» To do
Look through the records below for the line with "(291, 482) = (401, 556): none". Return that line and each one after it up to and including the line with "(815, 150) = (470, 81): none -> purple candle", exactly.

» Material to process
>>>
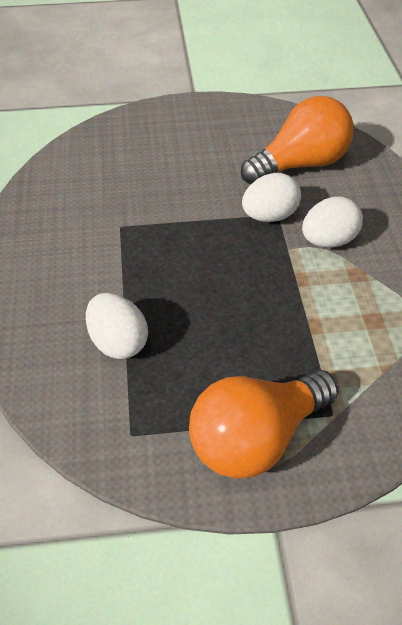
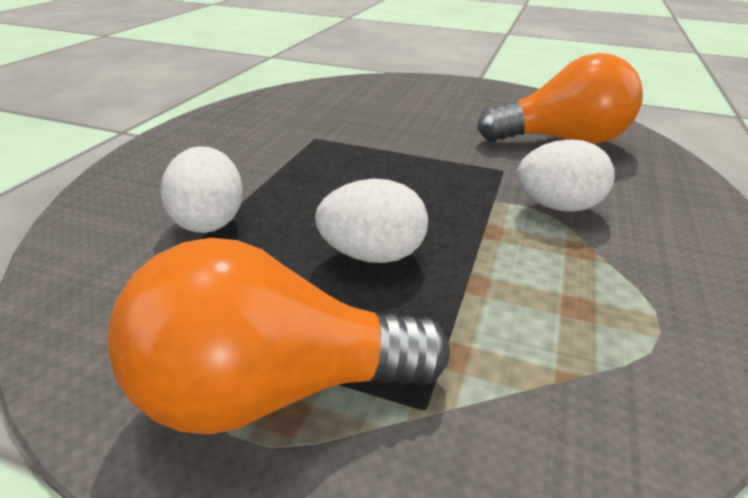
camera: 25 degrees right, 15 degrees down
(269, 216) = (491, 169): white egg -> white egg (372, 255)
<<<
>>>
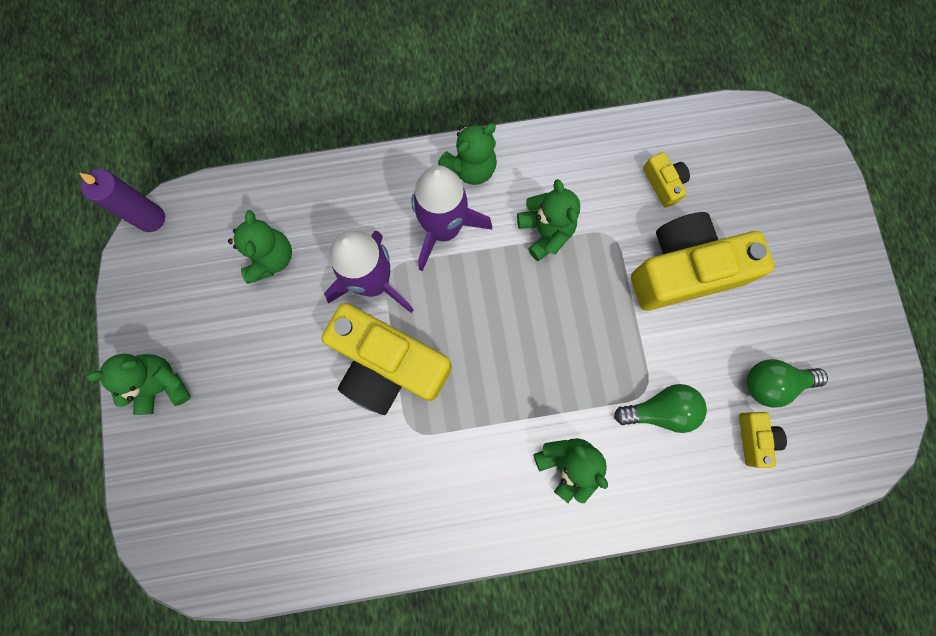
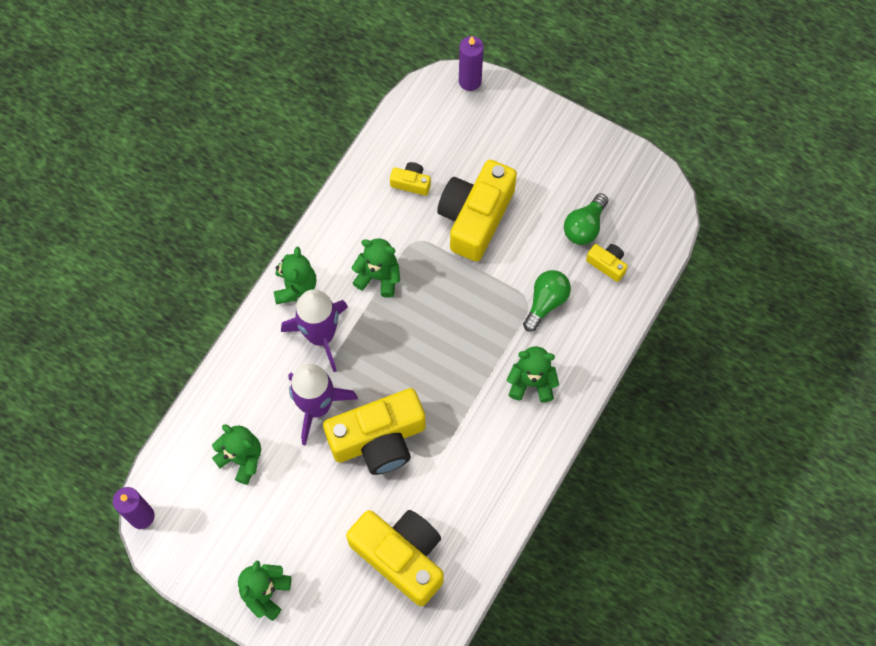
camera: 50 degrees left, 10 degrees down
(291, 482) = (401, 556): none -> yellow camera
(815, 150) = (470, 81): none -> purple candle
<<<
>>>
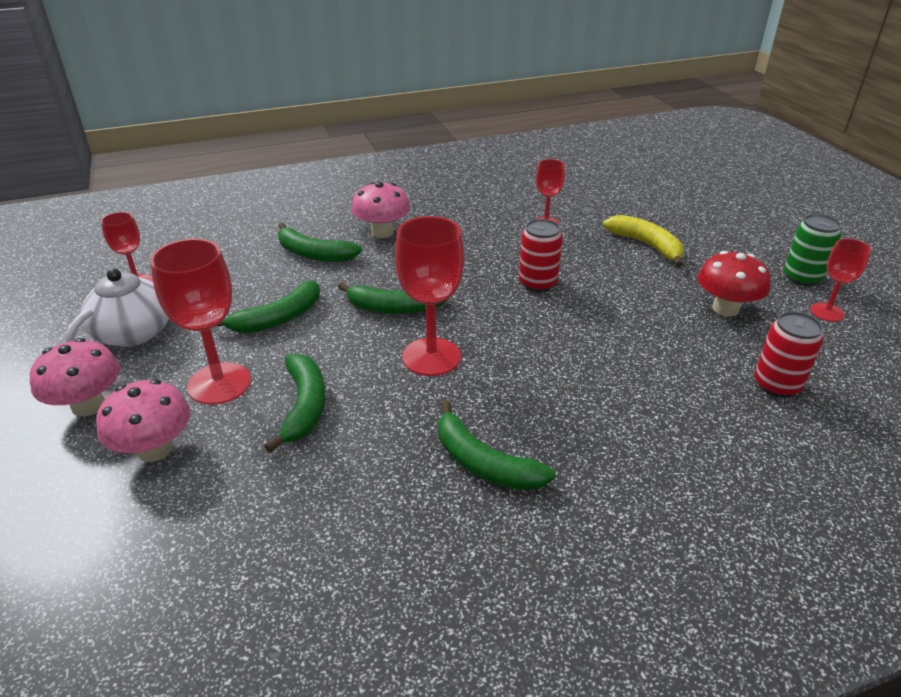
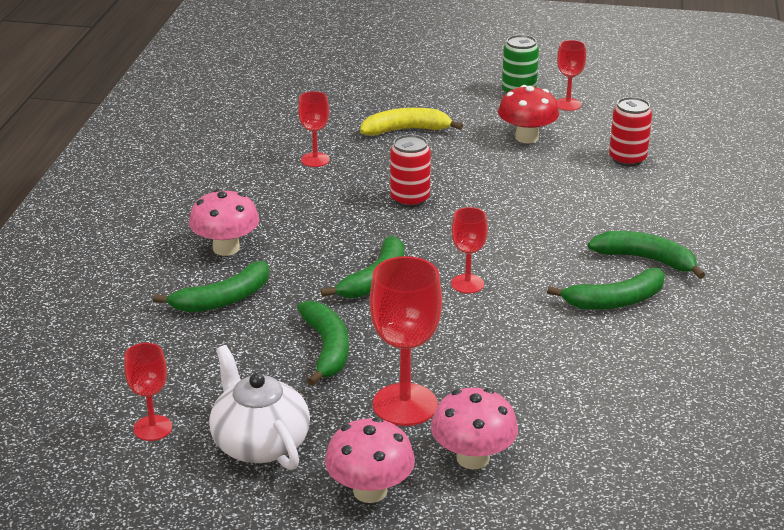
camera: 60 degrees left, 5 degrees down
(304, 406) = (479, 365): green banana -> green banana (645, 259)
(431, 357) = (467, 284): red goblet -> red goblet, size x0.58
<<<
» Response area
(291, 482) = (401, 556): none -> yellow camera
(815, 150) = (470, 81): none -> purple candle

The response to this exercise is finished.